» **TASK PROMPT**
The listing is to be printed in full, exactly as given.

» **EXERCISE DATA**
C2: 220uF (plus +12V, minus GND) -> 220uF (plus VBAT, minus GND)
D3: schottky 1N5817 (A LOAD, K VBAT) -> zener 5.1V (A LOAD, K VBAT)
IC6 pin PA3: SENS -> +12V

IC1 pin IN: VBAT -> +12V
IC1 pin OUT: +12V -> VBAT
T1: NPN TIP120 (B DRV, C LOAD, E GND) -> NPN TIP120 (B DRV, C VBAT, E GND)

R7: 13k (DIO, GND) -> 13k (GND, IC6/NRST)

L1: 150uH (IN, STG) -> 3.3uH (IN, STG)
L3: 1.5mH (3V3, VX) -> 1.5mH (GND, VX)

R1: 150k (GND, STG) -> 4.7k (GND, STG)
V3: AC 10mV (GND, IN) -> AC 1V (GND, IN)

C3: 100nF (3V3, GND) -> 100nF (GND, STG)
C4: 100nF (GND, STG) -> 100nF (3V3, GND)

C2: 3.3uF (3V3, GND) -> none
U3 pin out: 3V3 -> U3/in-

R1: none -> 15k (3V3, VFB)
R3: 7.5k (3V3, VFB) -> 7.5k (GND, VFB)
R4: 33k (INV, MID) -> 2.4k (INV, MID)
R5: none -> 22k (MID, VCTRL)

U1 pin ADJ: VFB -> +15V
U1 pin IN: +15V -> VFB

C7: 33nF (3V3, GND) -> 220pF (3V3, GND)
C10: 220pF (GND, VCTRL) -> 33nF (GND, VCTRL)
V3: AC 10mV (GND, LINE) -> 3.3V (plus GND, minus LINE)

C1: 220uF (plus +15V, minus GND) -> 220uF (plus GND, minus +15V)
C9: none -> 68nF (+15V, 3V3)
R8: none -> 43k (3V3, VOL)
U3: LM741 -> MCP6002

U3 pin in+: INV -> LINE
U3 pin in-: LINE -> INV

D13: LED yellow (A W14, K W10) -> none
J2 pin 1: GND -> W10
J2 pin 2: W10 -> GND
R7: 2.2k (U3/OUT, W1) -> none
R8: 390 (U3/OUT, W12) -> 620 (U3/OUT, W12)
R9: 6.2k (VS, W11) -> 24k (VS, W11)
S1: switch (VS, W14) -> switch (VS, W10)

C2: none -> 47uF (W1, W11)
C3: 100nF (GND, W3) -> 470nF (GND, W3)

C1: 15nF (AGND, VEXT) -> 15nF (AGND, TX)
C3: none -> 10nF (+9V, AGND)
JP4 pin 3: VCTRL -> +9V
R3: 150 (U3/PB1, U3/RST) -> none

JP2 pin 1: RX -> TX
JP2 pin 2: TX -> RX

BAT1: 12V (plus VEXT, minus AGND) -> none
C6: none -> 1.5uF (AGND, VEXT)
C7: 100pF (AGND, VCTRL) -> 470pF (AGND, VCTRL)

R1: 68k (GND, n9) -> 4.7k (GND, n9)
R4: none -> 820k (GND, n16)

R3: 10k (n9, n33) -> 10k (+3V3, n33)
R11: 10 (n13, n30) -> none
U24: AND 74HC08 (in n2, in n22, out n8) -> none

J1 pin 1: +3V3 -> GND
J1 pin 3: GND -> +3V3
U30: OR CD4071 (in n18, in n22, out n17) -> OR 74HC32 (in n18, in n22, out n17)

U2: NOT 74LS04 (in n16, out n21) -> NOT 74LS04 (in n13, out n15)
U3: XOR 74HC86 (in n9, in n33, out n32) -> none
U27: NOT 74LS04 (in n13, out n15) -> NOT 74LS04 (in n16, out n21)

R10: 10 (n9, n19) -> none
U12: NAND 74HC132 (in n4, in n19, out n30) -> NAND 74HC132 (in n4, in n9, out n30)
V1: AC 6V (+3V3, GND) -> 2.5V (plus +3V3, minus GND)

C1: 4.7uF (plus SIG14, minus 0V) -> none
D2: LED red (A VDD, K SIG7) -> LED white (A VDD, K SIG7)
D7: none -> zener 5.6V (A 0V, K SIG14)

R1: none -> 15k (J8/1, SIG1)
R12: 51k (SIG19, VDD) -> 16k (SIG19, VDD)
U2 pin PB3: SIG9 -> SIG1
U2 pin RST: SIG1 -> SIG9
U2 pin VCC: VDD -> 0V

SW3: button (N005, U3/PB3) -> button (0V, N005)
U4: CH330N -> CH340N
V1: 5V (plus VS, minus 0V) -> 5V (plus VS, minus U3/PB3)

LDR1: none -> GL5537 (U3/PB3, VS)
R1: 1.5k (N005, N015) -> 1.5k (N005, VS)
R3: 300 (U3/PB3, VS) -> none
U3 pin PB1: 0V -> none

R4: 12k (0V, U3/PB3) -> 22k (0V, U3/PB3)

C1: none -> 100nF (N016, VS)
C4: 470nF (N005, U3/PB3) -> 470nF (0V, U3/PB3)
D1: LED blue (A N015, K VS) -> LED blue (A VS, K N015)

» **RESULT**
C2: 220uF (plus +12V, minus GND) -> 220uF (plus VBAT, minus GND)
D3: schottky 1N5817 (A LOAD, K VBAT) -> zener 5.1V (A LOAD, K VBAT)
IC6 pin PA3: SENS -> +12V

IC1 pin IN: VBAT -> +12V
IC1 pin OUT: +12V -> VBAT
T1: NPN TIP120 (B DRV, C LOAD, E GND) -> NPN TIP120 (B DRV, C VBAT, E GND)

R7: 13k (DIO, GND) -> 13k (GND, IC6/NRST)

L1: 150uH (IN, STG) -> 3.3uH (IN, STG)
L3: 1.5mH (3V3, VX) -> 1.5mH (GND, VX)

R1: 150k (GND, STG) -> 4.7k (GND, STG)
V3: AC 10mV (GND, IN) -> AC 1V (GND, IN)

C3: 100nF (3V3, GND) -> 100nF (GND, STG)
C4: 100nF (GND, STG) -> 100nF (3V3, GND)

C2: 3.3uF (3V3, GND) -> none
U3 pin out: 3V3 -> U3/in-

R1: none -> 15k (3V3, VFB)
R3: 7.5k (3V3, VFB) -> 7.5k (GND, VFB)
R4: 33k (INV, MID) -> 2.4k (INV, MID)
R5: none -> 22k (MID, VCTRL)

U1 pin ADJ: VFB -> +15V
U1 pin IN: +15V -> VFB

C7: 33nF (3V3, GND) -> 220pF (3V3, GND)
C10: 220pF (GND, VCTRL) -> 33nF (GND, VCTRL)
V3: AC 10mV (GND, LINE) -> 3.3V (plus GND, minus LINE)

C1: 220uF (plus +15V, minus GND) -> 220uF (plus GND, minus +15V)
C9: none -> 68nF (+15V, 3V3)
R8: none -> 43k (3V3, VOL)
U3: LM741 -> MCP6002

U3 pin in+: INV -> LINE
U3 pin in-: LINE -> INV

D13: LED yellow (A W14, K W10) -> none
J2 pin 1: GND -> W10
J2 pin 2: W10 -> GND
R7: 2.2k (U3/OUT, W1) -> none
R8: 390 (U3/OUT, W12) -> 620 (U3/OUT, W12)
R9: 6.2k (VS, W11) -> 24k (VS, W11)
S1: switch (VS, W14) -> switch (VS, W10)

C2: none -> 47uF (W1, W11)
C3: 100nF (GND, W3) -> 470nF (GND, W3)

C1: 15nF (AGND, VEXT) -> 15nF (AGND, TX)
C3: none -> 10nF (+9V, AGND)
JP4 pin 3: VCTRL -> +9V
R3: 150 (U3/PB1, U3/RST) -> none

JP2 pin 1: RX -> TX
JP2 pin 2: TX -> RX

BAT1: 12V (plus VEXT, minus AGND) -> none
C6: none -> 1.5uF (AGND, VEXT)
C7: 100pF (AGND, VCTRL) -> 470pF (AGND, VCTRL)

R1: 68k (GND, n9) -> 4.7k (GND, n9)
R4: none -> 820k (GND, n16)

R3: 10k (n9, n33) -> 10k (+3V3, n33)
R11: 10 (n13, n30) -> none
U24: AND 74HC08 (in n2, in n22, out n8) -> none

J1 pin 1: +3V3 -> GND
J1 pin 3: GND -> +3V3
U30: OR CD4071 (in n18, in n22, out n17) -> OR 74HC32 (in n18, in n22, out n17)

U2: NOT 74LS04 (in n16, out n21) -> NOT 74LS04 (in n13, out n15)
U3: XOR 74HC86 (in n9, in n33, out n32) -> none
U27: NOT 74LS04 (in n13, out n15) -> NOT 74LS04 (in n16, out n21)

R10: 10 (n9, n19) -> none
U12: NAND 74HC132 (in n4, in n19, out n30) -> NAND 74HC132 (in n4, in n9, out n30)
V1: AC 6V (+3V3, GND) -> 2.5V (plus +3V3, minus GND)

C1: 4.7uF (plus SIG14, minus 0V) -> none
D2: LED red (A VDD, K SIG7) -> LED white (A VDD, K SIG7)
D7: none -> zener 5.6V (A 0V, K SIG14)

R1: none -> 15k (J8/1, SIG1)
R12: 51k (SIG19, VDD) -> 16k (SIG19, VDD)
U2 pin PB3: SIG9 -> SIG1
U2 pin RST: SIG1 -> SIG9
U2 pin VCC: VDD -> 0V

SW3: button (N005, U3/PB3) -> button (0V, N005)
U4: CH330N -> CH340N
V1: 5V (plus VS, minus 0V) -> 5V (plus VS, minus U3/PB3)

LDR1: none -> GL5537 (U3/PB3, VS)
R1: 1.5k (N005, N015) -> 1.5k (N005, VS)
R3: 300 (U3/PB3, VS) -> none
U3 pin PB1: 0V -> none

R4: 12k (0V, U3/PB3) -> 22k (0V, U3/PB3)

C1: none -> 100nF (N016, VS)
C4: 470nF (N005, U3/PB3) -> 470nF (0V, U3/PB3)
D1: LED blue (A N015, K VS) -> LED blue (A VS, K N015)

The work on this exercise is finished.